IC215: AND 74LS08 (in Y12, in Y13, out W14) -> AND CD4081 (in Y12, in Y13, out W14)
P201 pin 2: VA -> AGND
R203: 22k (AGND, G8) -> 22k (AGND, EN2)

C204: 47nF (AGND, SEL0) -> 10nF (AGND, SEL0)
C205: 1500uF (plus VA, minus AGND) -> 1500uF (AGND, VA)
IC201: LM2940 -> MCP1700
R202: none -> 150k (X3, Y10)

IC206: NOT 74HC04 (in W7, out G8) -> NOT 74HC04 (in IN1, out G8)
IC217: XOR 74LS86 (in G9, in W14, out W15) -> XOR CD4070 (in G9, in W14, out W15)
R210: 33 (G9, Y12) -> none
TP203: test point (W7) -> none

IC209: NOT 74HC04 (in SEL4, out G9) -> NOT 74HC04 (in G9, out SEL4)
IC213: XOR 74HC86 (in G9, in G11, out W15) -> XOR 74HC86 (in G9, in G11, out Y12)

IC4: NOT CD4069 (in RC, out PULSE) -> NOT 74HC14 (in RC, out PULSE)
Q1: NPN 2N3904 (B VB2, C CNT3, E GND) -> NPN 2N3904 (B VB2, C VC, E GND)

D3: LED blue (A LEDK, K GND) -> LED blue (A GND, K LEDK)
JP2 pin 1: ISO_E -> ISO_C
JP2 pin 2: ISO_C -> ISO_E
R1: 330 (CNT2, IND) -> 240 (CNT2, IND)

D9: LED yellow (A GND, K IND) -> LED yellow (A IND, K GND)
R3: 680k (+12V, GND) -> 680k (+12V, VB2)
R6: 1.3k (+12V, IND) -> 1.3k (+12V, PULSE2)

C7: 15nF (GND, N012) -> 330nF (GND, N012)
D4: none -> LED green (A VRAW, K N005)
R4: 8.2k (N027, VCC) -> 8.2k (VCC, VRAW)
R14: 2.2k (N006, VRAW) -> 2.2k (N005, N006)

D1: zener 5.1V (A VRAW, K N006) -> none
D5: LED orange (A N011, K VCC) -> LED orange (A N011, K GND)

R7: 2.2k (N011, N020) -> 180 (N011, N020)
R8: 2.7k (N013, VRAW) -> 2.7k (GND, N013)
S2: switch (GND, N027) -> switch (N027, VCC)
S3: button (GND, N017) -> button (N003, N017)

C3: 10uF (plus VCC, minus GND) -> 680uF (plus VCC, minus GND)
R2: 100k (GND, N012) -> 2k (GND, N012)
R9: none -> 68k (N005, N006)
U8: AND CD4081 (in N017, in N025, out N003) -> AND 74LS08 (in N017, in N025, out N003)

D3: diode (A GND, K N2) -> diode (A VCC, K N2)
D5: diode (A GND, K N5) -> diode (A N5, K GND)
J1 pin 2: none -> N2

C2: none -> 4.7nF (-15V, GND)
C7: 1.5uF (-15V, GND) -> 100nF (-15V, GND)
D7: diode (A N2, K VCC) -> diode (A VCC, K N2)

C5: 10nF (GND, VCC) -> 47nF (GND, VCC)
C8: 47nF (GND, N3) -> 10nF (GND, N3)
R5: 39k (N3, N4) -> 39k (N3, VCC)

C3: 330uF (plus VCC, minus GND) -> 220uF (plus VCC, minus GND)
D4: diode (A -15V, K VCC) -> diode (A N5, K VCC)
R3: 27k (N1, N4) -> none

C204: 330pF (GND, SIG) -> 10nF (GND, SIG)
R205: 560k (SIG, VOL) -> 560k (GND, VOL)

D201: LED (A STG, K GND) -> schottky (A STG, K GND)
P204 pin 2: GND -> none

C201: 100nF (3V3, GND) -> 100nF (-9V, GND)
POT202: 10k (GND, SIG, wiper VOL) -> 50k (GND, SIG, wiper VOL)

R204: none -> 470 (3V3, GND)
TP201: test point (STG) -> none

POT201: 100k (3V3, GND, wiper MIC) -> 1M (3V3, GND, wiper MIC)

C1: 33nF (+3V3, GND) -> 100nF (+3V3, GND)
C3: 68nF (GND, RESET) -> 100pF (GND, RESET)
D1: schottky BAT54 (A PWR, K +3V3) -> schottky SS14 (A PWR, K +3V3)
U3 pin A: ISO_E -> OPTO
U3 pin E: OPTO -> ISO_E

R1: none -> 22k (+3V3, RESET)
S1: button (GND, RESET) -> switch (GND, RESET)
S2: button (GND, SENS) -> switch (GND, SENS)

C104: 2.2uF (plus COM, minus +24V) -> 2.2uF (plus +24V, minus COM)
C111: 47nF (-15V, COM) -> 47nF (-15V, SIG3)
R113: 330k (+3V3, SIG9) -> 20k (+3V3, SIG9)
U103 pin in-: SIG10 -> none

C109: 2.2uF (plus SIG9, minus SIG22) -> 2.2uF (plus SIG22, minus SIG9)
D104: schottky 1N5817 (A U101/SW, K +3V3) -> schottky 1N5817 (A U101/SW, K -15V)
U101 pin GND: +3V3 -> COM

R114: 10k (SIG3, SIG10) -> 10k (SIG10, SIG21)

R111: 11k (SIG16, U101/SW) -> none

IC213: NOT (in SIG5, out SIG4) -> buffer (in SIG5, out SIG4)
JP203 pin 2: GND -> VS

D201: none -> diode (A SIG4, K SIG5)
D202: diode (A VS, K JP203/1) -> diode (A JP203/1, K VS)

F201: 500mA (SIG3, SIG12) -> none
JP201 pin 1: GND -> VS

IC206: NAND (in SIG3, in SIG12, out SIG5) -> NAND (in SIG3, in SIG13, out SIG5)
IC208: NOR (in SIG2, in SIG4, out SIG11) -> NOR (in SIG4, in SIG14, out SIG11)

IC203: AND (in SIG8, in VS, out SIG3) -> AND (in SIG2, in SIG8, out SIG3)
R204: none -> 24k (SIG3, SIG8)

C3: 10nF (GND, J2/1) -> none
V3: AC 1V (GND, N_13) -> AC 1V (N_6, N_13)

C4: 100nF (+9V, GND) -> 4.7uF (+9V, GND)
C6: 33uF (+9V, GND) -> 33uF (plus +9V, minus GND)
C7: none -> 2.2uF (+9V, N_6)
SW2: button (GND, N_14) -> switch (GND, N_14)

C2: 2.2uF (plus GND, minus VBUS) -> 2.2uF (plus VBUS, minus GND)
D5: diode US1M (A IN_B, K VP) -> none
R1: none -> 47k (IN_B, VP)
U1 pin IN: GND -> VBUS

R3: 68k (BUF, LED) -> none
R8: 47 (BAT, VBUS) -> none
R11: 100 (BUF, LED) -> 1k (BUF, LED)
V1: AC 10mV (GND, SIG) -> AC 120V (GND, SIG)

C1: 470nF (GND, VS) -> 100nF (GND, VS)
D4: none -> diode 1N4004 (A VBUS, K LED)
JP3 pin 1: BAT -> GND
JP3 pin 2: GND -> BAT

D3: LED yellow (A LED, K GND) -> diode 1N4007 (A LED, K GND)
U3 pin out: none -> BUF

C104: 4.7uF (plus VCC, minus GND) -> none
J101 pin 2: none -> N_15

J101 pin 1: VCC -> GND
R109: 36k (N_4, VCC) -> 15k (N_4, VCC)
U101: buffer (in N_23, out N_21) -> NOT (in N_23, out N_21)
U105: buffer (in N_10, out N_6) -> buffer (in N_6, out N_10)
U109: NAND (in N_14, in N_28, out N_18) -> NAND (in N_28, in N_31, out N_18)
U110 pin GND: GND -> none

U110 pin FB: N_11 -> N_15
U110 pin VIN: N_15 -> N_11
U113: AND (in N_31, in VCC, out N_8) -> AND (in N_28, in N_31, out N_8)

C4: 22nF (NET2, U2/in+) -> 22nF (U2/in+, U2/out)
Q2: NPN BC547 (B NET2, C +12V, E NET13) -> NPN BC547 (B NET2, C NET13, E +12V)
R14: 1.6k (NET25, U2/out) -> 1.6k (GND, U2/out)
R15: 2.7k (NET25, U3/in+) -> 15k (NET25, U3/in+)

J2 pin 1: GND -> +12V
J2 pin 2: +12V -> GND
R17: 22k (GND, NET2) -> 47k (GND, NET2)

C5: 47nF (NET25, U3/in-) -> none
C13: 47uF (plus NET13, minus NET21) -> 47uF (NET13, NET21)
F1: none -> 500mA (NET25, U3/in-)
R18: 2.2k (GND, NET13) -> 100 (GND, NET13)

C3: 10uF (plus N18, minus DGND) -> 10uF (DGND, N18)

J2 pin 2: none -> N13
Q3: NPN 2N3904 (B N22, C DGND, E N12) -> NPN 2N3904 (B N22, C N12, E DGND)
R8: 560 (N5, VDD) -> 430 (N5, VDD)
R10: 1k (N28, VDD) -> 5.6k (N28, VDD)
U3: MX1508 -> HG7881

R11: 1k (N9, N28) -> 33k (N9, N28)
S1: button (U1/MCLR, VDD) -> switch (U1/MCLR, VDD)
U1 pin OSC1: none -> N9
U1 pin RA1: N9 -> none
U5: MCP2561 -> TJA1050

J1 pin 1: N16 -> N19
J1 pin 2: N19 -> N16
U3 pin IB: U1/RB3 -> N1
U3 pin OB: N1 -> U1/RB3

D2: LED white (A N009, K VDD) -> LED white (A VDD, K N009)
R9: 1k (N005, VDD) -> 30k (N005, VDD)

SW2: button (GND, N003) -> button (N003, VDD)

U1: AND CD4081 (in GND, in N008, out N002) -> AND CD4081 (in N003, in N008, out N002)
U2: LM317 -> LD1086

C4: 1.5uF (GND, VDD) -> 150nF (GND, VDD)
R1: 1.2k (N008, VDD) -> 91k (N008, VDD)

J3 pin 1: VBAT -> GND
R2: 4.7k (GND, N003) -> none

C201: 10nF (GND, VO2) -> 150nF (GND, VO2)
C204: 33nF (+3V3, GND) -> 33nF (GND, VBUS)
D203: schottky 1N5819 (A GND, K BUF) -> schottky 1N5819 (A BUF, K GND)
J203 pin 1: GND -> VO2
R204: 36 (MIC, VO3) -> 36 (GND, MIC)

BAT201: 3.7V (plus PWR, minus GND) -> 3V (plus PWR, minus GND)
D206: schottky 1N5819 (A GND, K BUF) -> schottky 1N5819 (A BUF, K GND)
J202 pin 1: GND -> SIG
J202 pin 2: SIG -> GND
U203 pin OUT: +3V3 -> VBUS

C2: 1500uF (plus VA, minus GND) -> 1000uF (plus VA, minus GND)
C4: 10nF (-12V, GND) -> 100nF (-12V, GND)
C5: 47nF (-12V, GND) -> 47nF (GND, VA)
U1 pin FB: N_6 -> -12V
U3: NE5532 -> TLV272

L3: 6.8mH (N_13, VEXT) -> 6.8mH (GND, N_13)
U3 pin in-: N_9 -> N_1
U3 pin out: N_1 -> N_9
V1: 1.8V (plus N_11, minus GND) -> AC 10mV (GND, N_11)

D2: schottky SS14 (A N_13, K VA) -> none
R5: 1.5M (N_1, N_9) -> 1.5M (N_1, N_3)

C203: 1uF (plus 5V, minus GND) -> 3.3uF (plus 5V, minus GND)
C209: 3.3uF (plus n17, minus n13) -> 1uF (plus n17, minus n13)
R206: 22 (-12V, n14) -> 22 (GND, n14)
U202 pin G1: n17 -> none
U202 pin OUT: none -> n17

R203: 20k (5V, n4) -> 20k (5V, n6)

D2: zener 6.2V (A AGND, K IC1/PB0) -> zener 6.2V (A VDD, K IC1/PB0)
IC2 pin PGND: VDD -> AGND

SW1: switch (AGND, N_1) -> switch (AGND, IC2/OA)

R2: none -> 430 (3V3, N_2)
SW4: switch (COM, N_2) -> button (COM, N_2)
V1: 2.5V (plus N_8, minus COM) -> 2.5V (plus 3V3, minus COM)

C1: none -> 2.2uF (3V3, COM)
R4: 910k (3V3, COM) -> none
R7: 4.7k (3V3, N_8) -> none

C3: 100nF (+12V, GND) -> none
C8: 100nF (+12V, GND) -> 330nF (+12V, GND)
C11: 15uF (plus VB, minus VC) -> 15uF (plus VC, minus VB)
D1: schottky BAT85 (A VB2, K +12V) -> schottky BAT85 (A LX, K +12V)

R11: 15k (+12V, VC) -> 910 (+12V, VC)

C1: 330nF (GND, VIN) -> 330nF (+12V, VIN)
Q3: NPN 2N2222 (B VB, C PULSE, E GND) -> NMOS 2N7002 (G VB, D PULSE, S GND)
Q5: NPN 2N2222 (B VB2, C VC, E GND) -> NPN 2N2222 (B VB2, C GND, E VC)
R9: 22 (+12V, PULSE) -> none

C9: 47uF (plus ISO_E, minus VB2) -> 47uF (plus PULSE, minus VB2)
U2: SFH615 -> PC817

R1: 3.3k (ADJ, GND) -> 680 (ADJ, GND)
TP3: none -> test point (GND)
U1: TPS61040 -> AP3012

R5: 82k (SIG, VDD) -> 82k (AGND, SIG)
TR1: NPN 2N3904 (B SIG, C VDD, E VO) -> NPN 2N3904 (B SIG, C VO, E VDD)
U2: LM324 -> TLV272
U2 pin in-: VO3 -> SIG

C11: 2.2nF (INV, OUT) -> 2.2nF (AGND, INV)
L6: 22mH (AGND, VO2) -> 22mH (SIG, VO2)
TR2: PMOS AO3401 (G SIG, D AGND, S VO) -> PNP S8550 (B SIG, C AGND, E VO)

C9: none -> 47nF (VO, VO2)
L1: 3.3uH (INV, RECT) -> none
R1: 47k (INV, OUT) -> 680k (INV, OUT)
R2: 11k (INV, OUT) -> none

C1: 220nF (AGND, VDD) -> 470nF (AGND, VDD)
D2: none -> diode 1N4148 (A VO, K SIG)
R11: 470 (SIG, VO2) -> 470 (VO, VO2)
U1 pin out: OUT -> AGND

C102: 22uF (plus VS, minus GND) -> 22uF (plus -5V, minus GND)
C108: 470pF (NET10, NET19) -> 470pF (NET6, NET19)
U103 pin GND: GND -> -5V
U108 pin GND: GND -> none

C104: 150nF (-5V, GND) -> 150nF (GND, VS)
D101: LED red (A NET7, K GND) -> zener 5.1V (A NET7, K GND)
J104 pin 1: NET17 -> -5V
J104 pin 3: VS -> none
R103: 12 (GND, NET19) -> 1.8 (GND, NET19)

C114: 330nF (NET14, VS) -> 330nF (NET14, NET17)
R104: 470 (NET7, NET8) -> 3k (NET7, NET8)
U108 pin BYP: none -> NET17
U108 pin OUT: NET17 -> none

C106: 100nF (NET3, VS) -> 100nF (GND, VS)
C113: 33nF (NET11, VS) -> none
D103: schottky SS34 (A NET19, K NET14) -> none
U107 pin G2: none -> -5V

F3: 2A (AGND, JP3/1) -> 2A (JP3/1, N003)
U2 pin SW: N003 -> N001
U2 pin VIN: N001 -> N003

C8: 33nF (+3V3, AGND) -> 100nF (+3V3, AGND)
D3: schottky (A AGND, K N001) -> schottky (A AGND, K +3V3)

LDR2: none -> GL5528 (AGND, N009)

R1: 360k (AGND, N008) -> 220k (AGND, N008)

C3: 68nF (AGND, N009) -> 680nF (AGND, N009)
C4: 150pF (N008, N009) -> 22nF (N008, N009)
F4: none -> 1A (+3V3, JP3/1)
..............................
The required output is a copy of each line in the records where the string "zener" occurs.

▸ Response area:
D1: zener 5.1V (A VRAW, K N006) -> none
D2: zener 6.2V (A AGND, K IC1/PB0) -> zener 6.2V (A VDD, K IC1/PB0)
D101: LED red (A NET7, K GND) -> zener 5.1V (A NET7, K GND)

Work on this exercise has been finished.